● **Request**
Identify every line in the data that contains the string "acciaccatura" and copy each of those lines.

**********

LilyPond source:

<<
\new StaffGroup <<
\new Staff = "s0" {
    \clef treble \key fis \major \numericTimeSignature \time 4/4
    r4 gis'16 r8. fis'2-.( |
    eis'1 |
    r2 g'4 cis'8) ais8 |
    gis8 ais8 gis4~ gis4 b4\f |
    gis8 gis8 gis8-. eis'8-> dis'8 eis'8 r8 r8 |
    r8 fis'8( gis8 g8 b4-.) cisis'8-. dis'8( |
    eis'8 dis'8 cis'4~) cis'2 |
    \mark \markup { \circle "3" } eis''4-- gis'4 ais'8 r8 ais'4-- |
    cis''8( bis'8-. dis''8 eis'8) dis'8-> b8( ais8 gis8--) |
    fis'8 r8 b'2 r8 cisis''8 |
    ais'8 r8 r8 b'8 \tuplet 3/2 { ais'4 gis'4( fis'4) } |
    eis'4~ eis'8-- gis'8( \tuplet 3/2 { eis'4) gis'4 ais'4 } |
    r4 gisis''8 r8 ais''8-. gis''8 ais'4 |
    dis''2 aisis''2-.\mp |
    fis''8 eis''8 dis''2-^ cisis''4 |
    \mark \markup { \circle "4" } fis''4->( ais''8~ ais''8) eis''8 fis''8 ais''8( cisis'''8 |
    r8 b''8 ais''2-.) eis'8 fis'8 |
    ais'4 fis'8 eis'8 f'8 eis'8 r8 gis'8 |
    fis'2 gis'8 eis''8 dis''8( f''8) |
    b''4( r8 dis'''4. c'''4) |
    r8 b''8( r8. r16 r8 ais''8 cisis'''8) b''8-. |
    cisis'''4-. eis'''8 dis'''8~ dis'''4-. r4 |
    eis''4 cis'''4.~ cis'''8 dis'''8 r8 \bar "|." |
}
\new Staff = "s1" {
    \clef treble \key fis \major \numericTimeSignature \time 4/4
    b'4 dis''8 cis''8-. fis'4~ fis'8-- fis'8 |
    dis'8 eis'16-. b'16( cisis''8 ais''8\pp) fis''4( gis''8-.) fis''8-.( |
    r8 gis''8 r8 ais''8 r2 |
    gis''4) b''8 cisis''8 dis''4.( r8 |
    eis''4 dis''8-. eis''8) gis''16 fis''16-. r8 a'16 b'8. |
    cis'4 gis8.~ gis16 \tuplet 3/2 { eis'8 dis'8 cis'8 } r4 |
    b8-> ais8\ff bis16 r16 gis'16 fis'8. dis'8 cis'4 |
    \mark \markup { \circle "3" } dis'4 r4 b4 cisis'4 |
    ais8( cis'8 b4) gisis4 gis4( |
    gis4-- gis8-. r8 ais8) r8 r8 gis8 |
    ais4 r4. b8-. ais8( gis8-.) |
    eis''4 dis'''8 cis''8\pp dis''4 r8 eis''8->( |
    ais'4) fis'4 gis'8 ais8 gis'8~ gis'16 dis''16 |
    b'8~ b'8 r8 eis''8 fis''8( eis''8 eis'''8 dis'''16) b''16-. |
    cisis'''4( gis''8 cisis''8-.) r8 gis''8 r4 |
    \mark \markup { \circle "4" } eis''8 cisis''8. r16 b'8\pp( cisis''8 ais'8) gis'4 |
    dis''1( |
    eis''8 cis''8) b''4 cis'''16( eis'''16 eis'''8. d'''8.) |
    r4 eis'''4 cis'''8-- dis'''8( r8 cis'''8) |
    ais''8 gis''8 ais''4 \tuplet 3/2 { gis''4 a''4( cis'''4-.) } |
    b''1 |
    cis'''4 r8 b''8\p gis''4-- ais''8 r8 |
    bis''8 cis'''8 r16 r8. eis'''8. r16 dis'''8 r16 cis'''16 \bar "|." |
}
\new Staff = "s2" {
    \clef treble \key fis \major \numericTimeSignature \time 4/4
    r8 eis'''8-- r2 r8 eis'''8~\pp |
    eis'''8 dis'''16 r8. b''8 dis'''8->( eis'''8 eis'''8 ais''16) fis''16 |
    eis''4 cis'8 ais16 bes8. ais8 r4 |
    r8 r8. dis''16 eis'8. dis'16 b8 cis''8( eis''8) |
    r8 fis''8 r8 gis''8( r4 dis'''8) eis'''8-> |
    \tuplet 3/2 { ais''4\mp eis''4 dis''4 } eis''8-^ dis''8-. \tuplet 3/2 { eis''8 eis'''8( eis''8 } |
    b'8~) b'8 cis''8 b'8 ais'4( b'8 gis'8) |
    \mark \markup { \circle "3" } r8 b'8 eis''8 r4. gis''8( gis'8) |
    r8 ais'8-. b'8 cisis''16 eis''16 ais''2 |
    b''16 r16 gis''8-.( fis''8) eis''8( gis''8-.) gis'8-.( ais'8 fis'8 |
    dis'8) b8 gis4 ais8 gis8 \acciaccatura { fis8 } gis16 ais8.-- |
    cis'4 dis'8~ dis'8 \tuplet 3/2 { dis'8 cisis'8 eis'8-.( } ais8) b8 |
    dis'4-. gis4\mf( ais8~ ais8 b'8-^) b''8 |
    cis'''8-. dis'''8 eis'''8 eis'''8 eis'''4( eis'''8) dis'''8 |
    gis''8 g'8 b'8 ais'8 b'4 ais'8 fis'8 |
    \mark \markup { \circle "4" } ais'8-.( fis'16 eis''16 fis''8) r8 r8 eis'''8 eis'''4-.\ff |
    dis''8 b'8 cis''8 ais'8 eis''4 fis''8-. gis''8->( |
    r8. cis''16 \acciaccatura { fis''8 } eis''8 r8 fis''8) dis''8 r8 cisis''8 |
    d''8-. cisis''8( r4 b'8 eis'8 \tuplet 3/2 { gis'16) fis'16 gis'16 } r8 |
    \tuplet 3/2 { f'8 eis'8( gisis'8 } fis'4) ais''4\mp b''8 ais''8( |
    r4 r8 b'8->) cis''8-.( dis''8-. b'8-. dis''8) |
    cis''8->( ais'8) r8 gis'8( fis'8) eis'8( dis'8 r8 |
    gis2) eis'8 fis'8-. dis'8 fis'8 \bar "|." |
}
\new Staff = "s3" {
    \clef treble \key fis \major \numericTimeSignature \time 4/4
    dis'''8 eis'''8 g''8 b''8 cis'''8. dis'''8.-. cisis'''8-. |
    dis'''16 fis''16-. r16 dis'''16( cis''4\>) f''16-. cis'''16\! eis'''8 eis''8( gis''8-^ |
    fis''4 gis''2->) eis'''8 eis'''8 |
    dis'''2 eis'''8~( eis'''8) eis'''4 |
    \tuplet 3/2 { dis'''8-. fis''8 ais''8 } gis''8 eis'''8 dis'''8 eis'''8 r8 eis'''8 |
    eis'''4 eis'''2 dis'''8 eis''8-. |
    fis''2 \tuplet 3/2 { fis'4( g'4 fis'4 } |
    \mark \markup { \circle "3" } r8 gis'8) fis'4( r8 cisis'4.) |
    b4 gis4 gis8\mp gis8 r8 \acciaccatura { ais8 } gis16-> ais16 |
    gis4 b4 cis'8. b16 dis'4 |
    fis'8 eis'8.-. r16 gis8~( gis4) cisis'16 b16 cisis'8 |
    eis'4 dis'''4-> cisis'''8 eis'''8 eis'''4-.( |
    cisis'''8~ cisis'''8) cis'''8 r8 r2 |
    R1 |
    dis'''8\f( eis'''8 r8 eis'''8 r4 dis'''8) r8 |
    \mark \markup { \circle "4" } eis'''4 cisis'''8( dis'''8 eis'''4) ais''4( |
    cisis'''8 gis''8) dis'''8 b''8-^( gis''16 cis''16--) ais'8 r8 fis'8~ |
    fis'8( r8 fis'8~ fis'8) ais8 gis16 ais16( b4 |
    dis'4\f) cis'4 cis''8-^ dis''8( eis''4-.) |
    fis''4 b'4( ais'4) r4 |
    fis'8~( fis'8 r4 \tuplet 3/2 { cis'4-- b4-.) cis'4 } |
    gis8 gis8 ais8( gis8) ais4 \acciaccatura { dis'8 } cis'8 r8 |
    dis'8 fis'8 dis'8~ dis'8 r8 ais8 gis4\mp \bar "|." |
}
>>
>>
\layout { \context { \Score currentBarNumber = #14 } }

**********

● **Completed task**
    dis'8) b8 gis4 ais8 gis8 \acciaccatura { fis8 } gis16 ais8.-- |
    r8. cis''16 \acciaccatura { fis''8 } eis''8 r8 fis''8) dis''8 r8 cisis''8 |
    b4 gis4 gis8\mp gis8 r8 \acciaccatura { ais8 } gis16-> ais16 |
    gis8 gis8 ais8( gis8) ais4 \acciaccatura { dis'8 } cis'8 r8 |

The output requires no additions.